Work to be completed. Without any of its pictures, the listing below should be output exactly.

Recorded data.
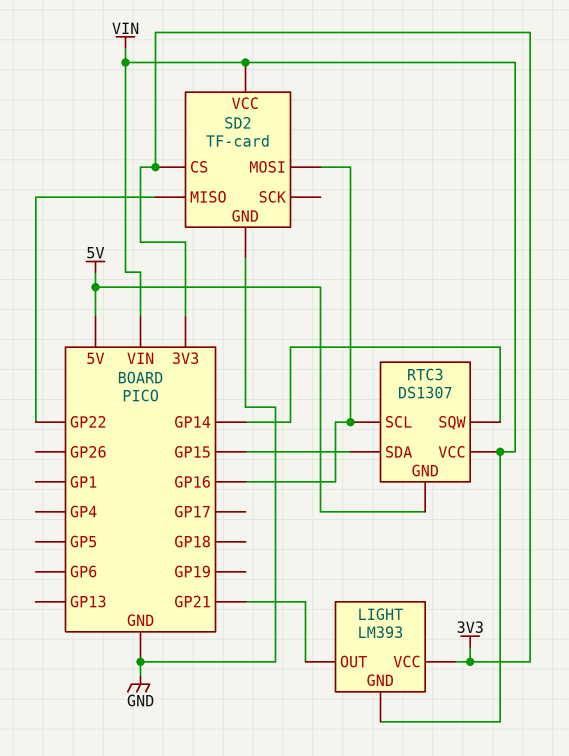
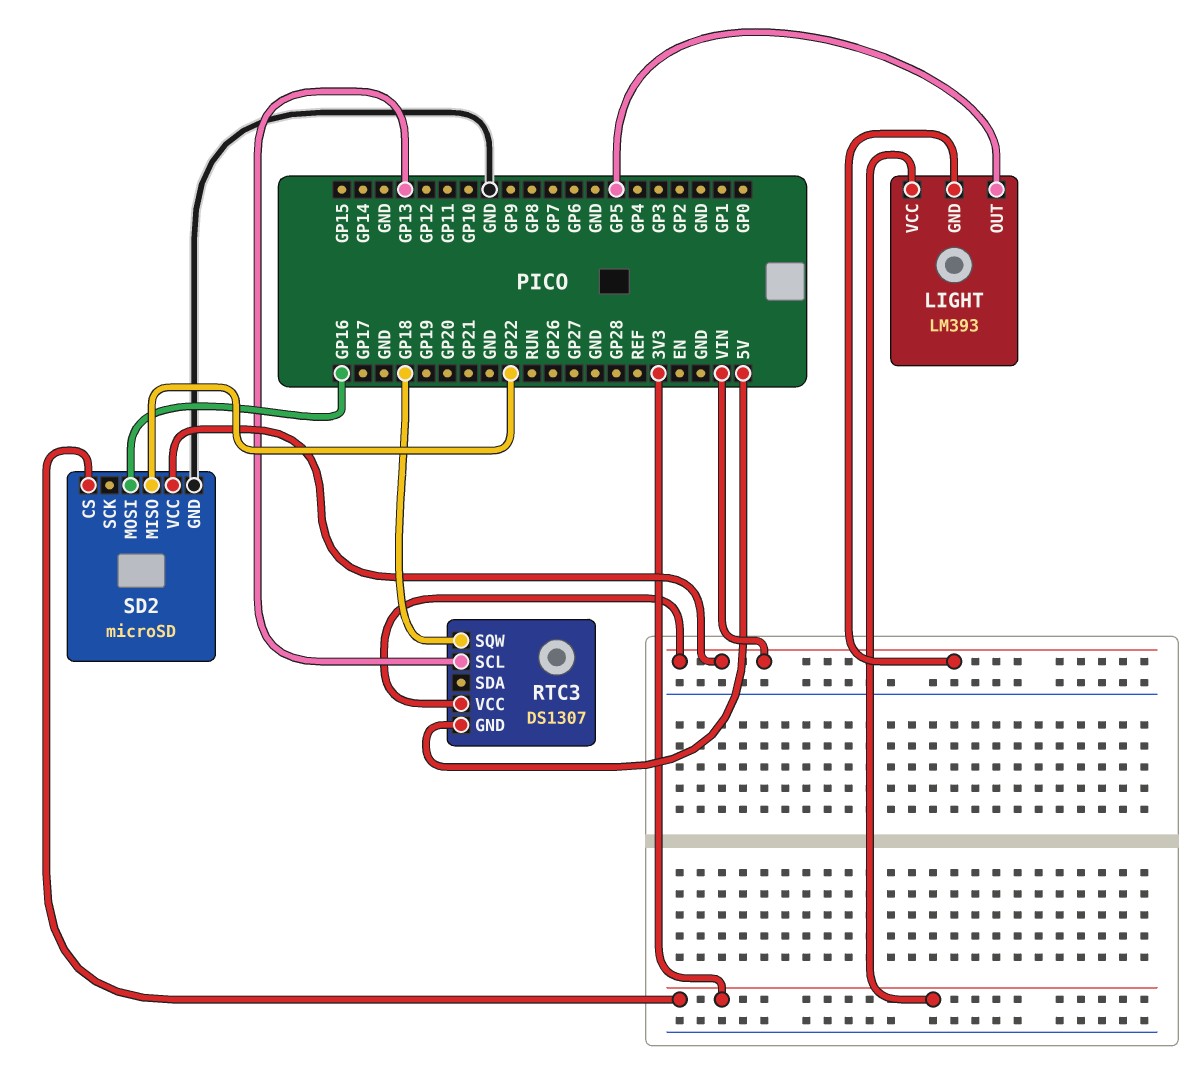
LIGHT pin OUT: GP21 -> GP5
RTC3 pin SCL: GP16 -> GP13
RTC3 pin SDA: GP15 -> none
RTC3 pin SQW: GP14 -> GP18
SD2: TF-card -> microSD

Task output.
LIGHT pin OUT: GP21 -> GP5
RTC3 pin SCL: GP16 -> GP13
RTC3 pin SDA: GP15 -> none
RTC3 pin SQW: GP14 -> GP18
SD2: TF-card -> microSD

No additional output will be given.